_Required action:_
Write out each record below exactly, but not the pictures.

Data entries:
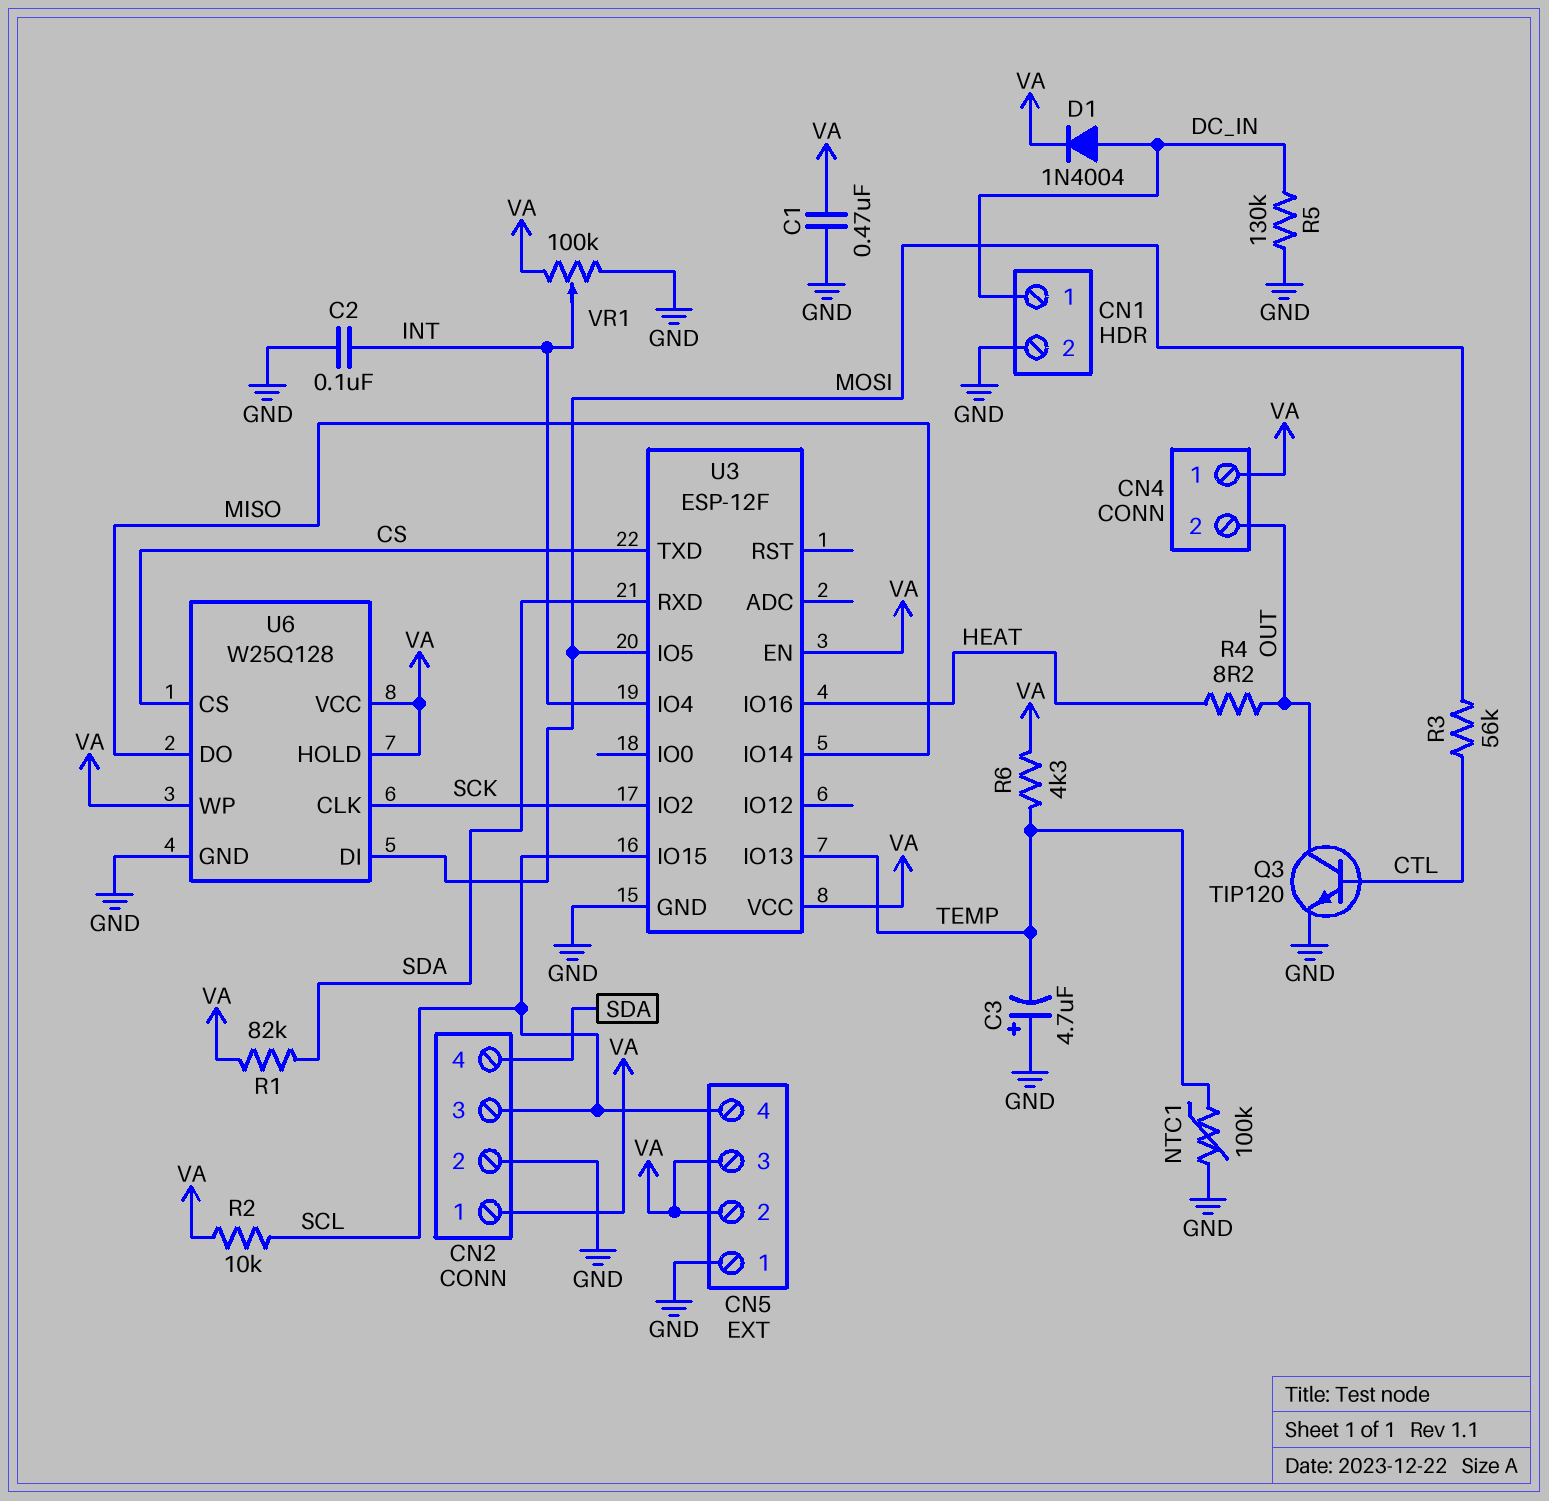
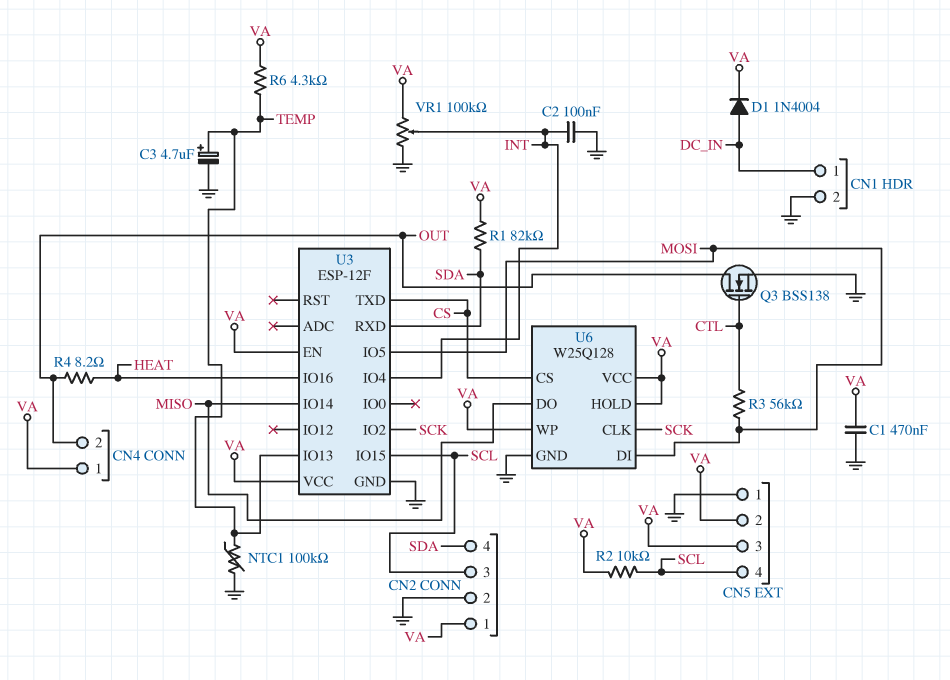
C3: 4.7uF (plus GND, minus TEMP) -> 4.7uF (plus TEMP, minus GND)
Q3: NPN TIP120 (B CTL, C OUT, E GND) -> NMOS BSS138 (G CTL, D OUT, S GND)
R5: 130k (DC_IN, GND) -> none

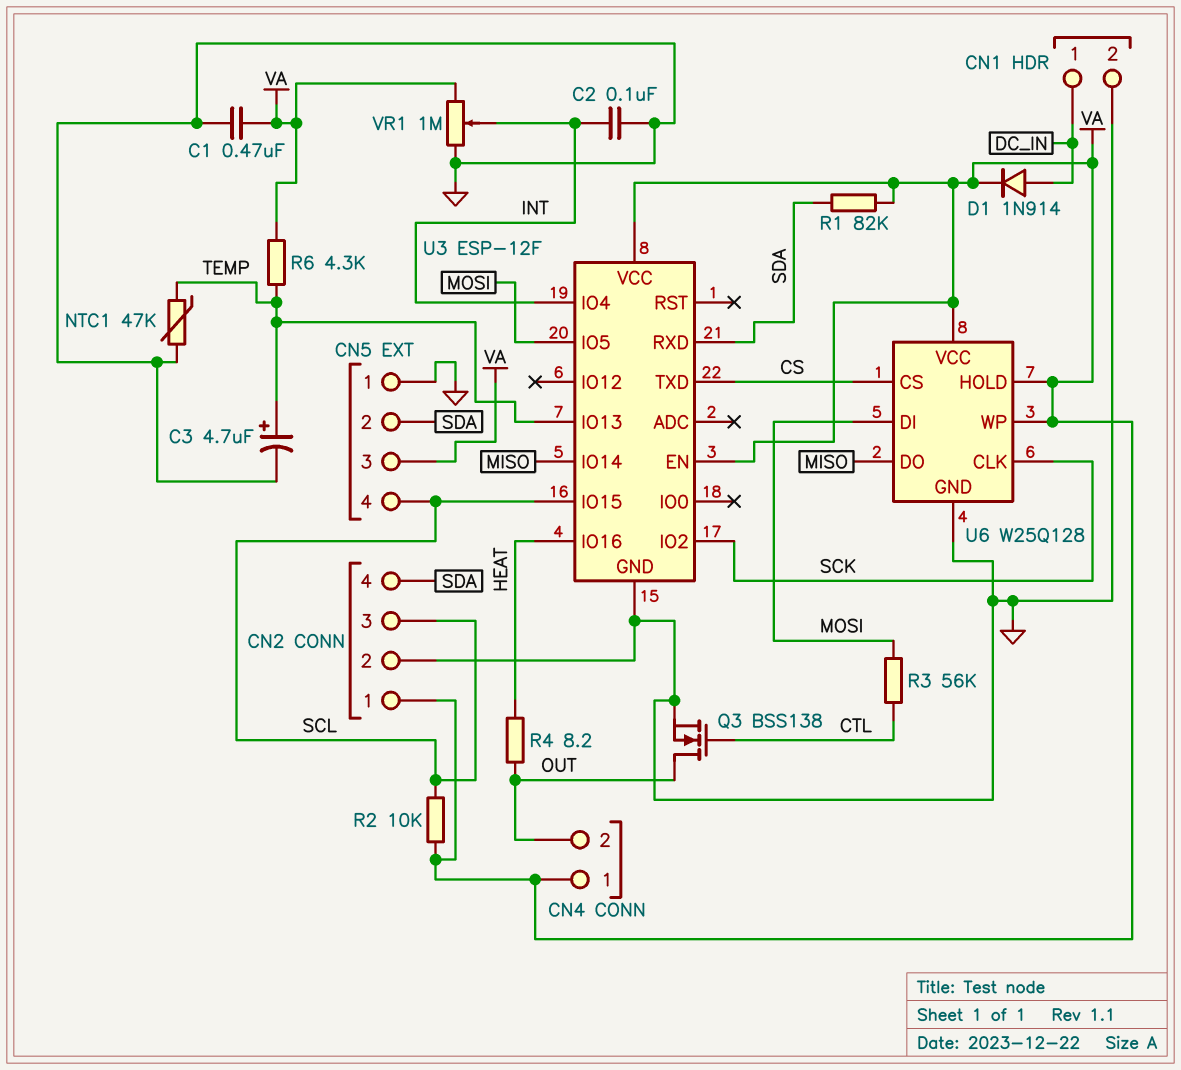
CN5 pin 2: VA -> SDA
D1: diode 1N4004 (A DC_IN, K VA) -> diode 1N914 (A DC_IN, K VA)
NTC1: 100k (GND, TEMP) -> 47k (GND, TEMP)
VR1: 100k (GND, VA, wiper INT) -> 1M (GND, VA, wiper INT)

_Answer space:_
C3: 4.7uF (plus GND, minus TEMP) -> 4.7uF (plus TEMP, minus GND)
Q3: NPN TIP120 (B CTL, C OUT, E GND) -> NMOS BSS138 (G CTL, D OUT, S GND)
R5: 130k (DC_IN, GND) -> none

CN5 pin 2: VA -> SDA
D1: diode 1N4004 (A DC_IN, K VA) -> diode 1N914 (A DC_IN, K VA)
NTC1: 100k (GND, TEMP) -> 47k (GND, TEMP)
VR1: 100k (GND, VA, wiper INT) -> 1M (GND, VA, wiper INT)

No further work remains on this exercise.